• _Task requirements_: In your copy of the data, omit the pictures and keep all else exactly as given.

• _The data_:
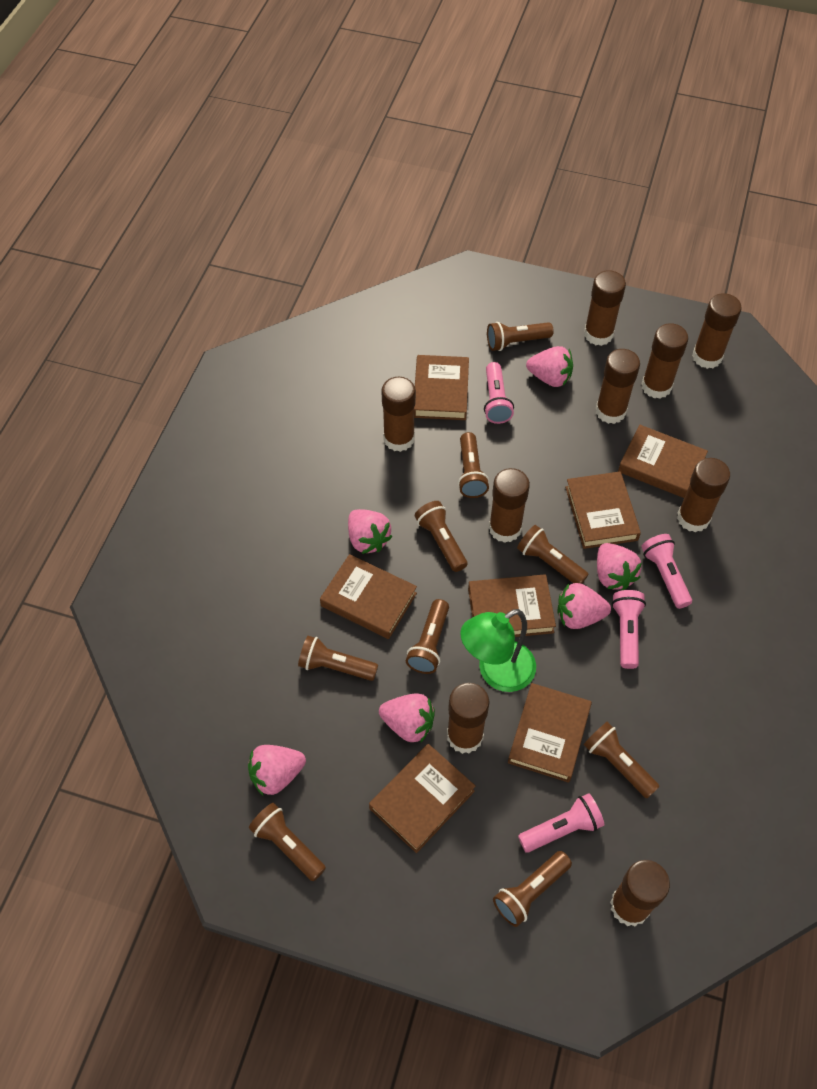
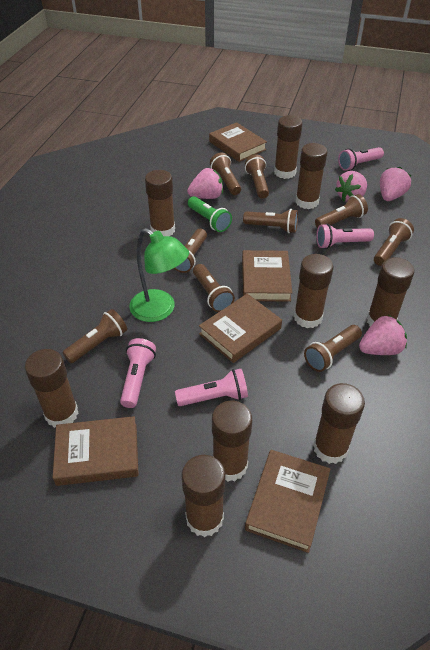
brown book: 7 -> 5
green flashlight: 0 -> 1
pink strawberry: 6 -> 4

• _Answer space_:
brown book: 7 -> 5
green flashlight: 0 -> 1
pink strawberry: 6 -> 4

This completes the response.